> **What is needed**
Locate all lines in the data below that hold "camera" and show them.

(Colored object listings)
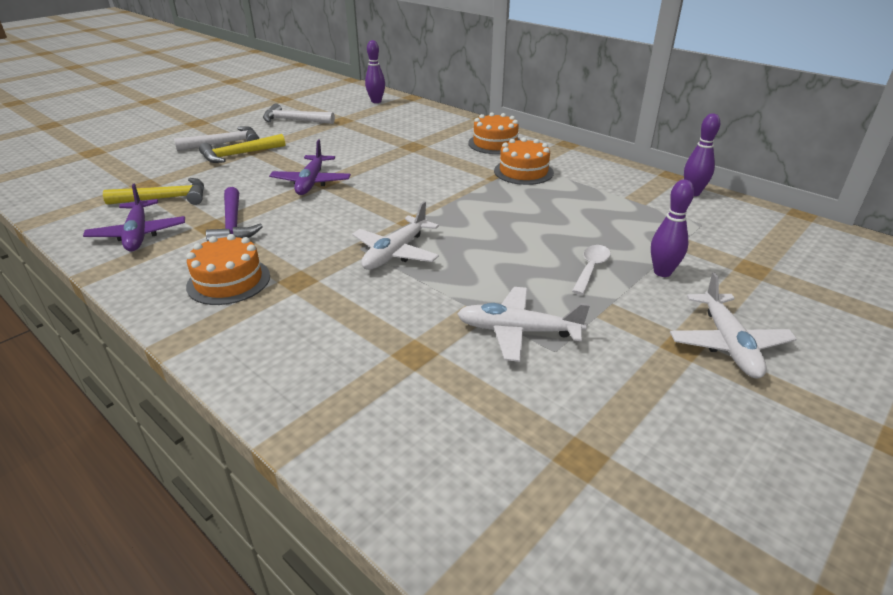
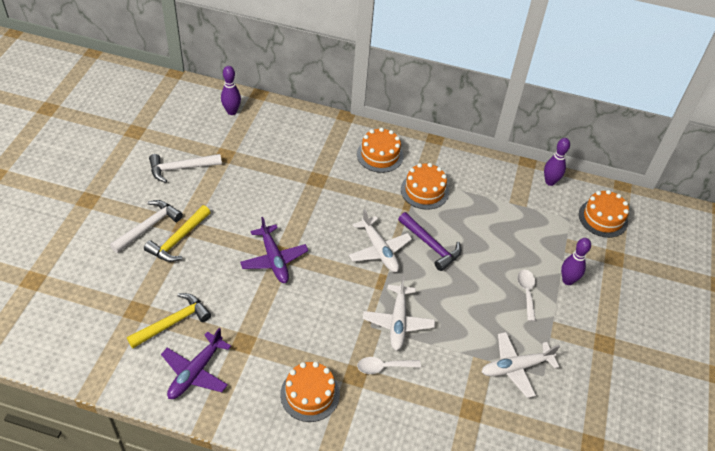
camera: 30 degrees left, 15 degrees up
(138, 234) = (195, 372): purple plane -> purple plane turned 75 degrees clockwise
(233, 225) = (258, 334): purple hammer -> purple hammer (431, 245)
(339, 283) = (384, 367): none -> white spoon
(728, 344) = (625, 333): white plane -> white plane (379, 250)
(754, 233) = (603, 218): none -> orange cake

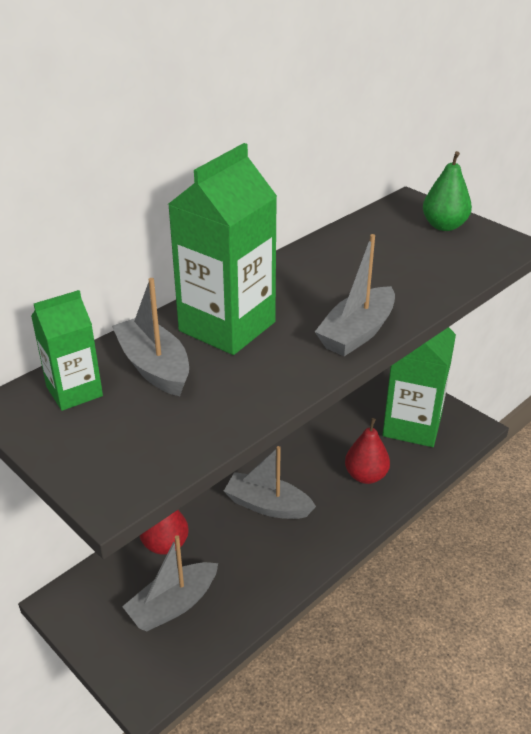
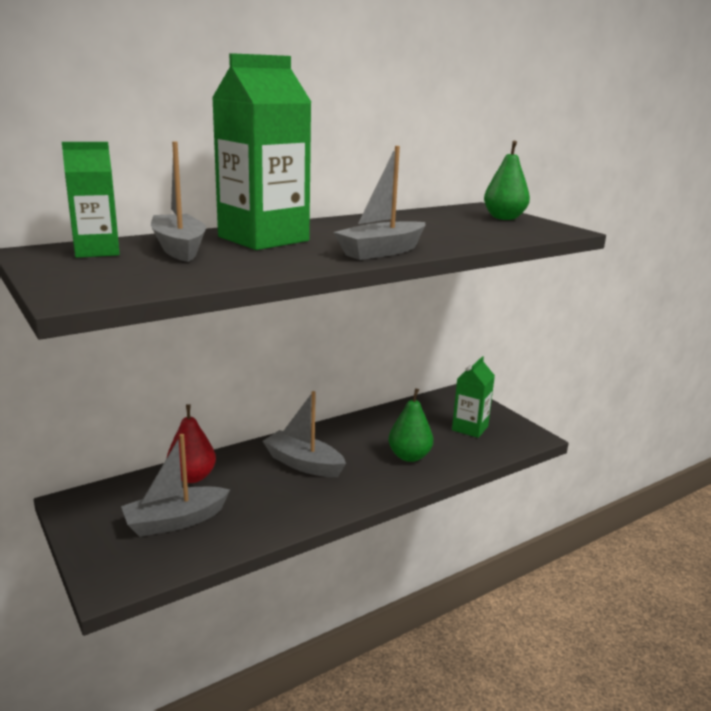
camera: 10 degrees right, 15 degrees down
(366, 476) = (409, 456): red pear -> green pear
(412, 425) = (470, 428): green carton -> green carton, size x0.56

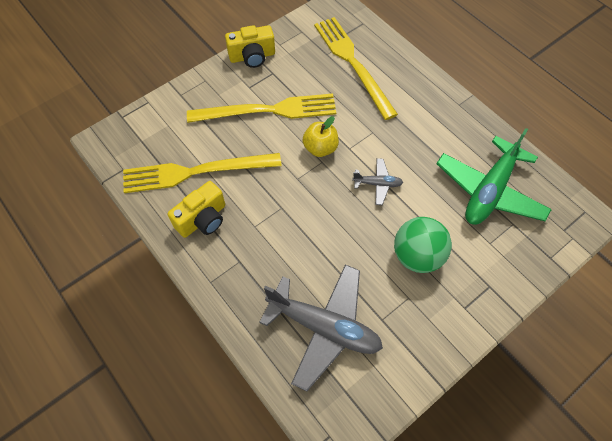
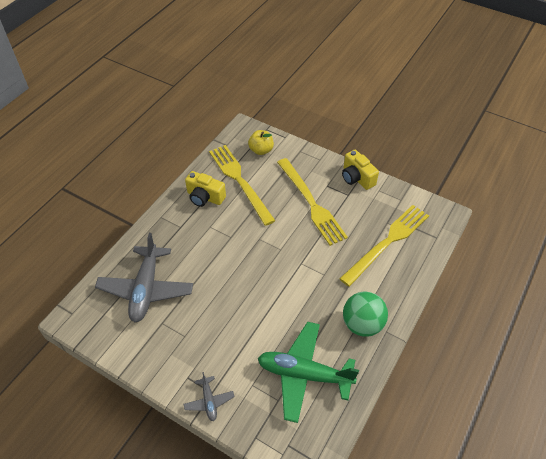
camera: 70 degrees right, 10 degrees down
(320, 148) = (292, 245): yellow apple -> yellow apple (261, 150)
(377, 184) = (276, 290): grey plane -> grey plane (209, 401)
(417, 256) = (221, 333): green ball -> green ball (362, 324)

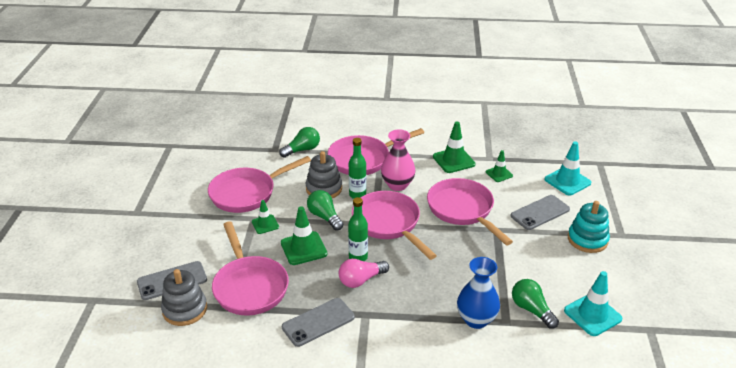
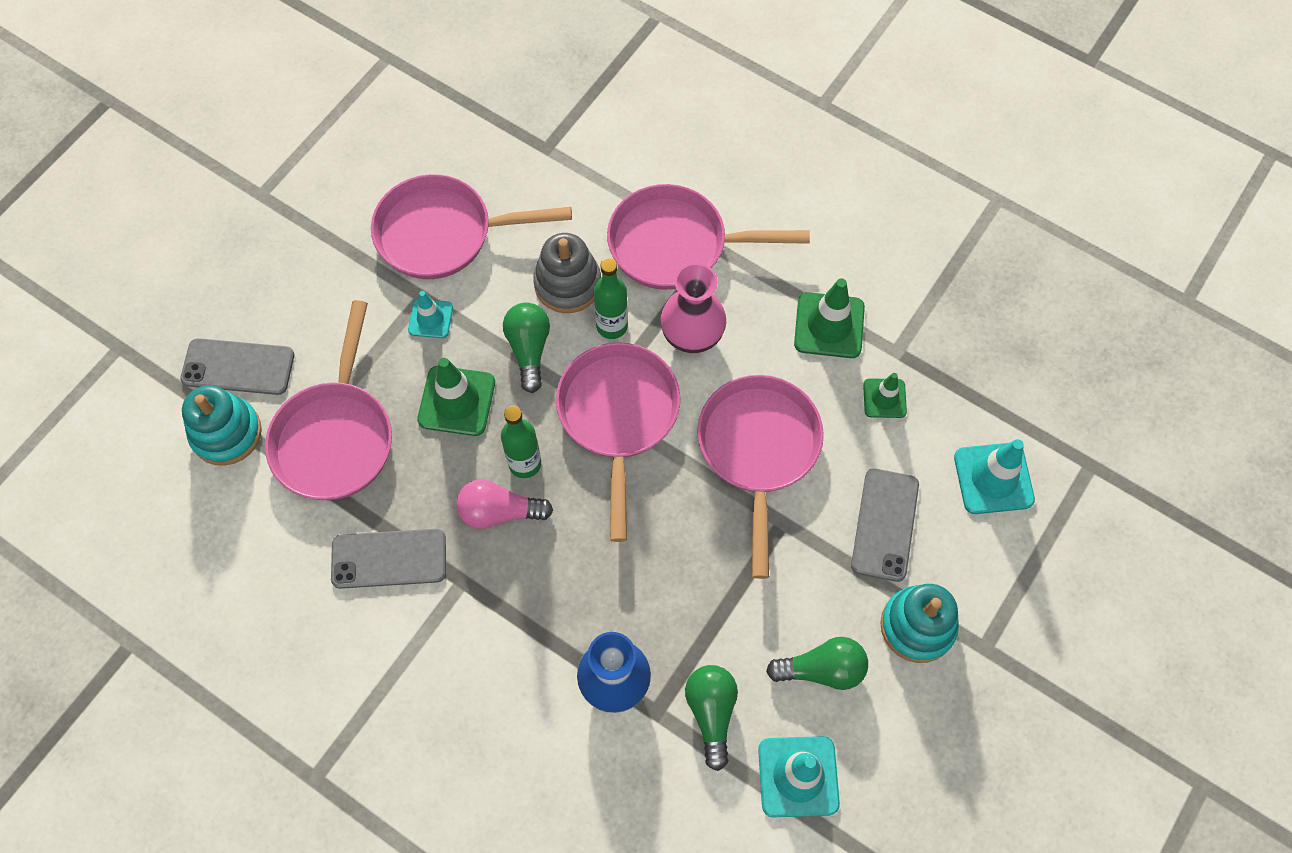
camera: 30 degrees right, 30 degrees up
(185, 309) = (226, 433): grey stacking toy -> turquoise stacking toy
(265, 224) = (430, 319): green traffic cone -> turquoise traffic cone
(302, 150) = (590, 172): green light bulb -> green light bulb (822, 669)
(540, 212) = (885, 524): grey phone -> grey phone turned 75 degrees counterclockwise

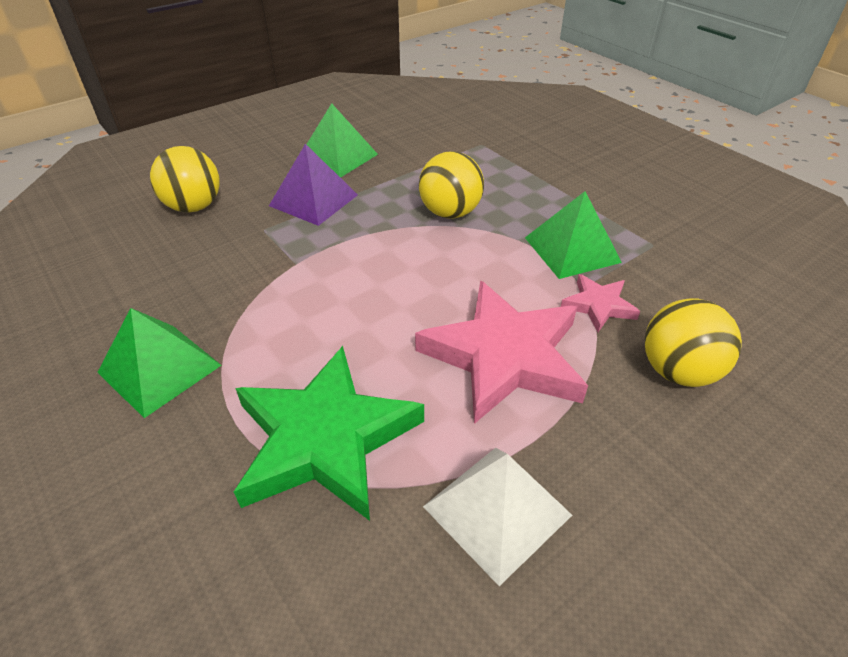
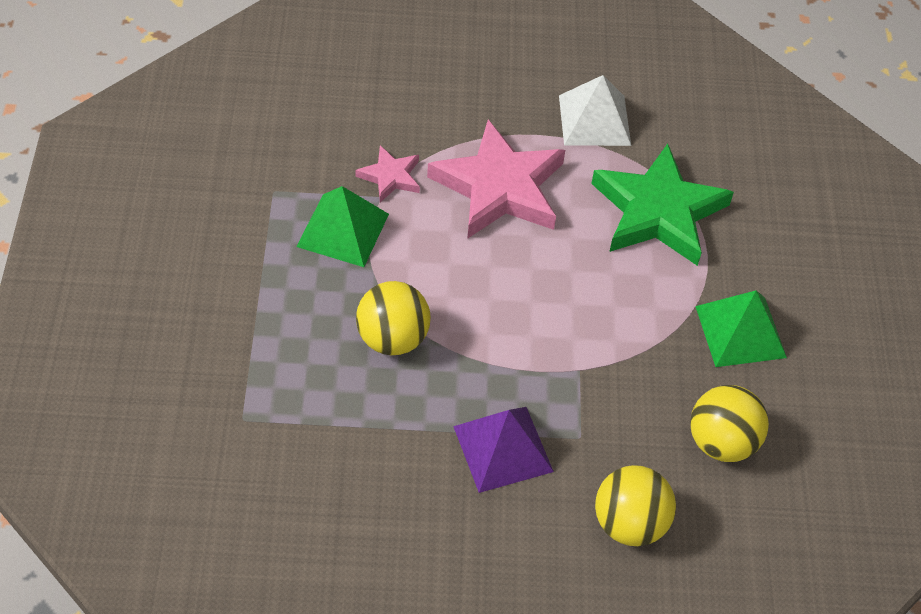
camera: 145 degrees left, 10 degrees up
(337, 157) = (419, 511): green pyramid -> none
(678, 371) = (405, 110): yellow ball -> yellow ball (721, 442)

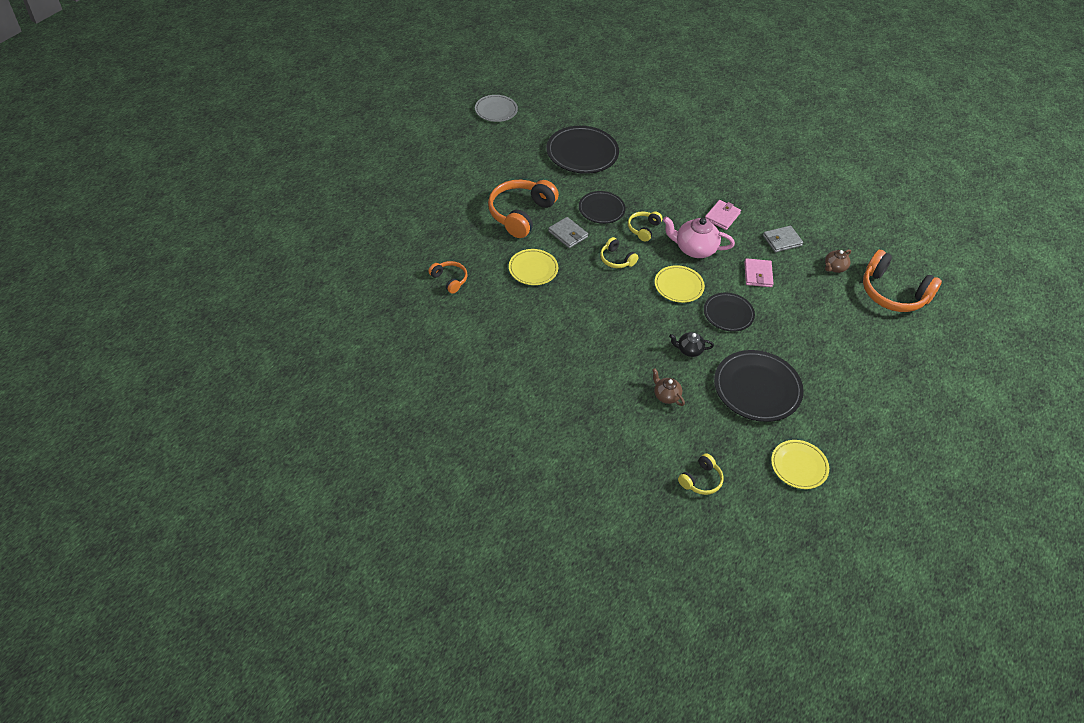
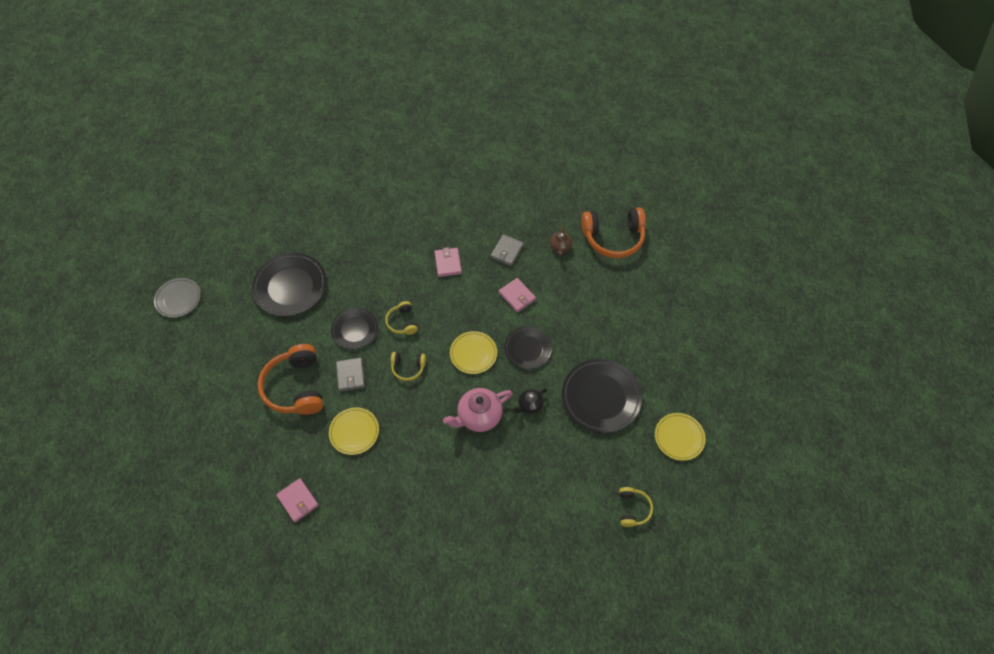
camera: 40 degrees left, 10 degrees up
(449, 280) = (298, 501): orange headphones -> pink wallet
(568, 234) = (350, 375): grey wallet -> grey wallet turned 75 degrees clockwise
(666, 396) = (549, 459): brown teapot -> none
(694, 249) = (455, 310): pink teapot -> pink teapot (479, 416)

> **Task result**
camera: 30 degrees left, 15 degrees up
camera: 10 degrees right, 15 degrees down
camera: 70 degrees right, 10 degrees down
camera: 30 degrees right, 30 degrees up
camera: 145 degrees left, 10 degrees up
camera: 40 degrees left, 10 degrees up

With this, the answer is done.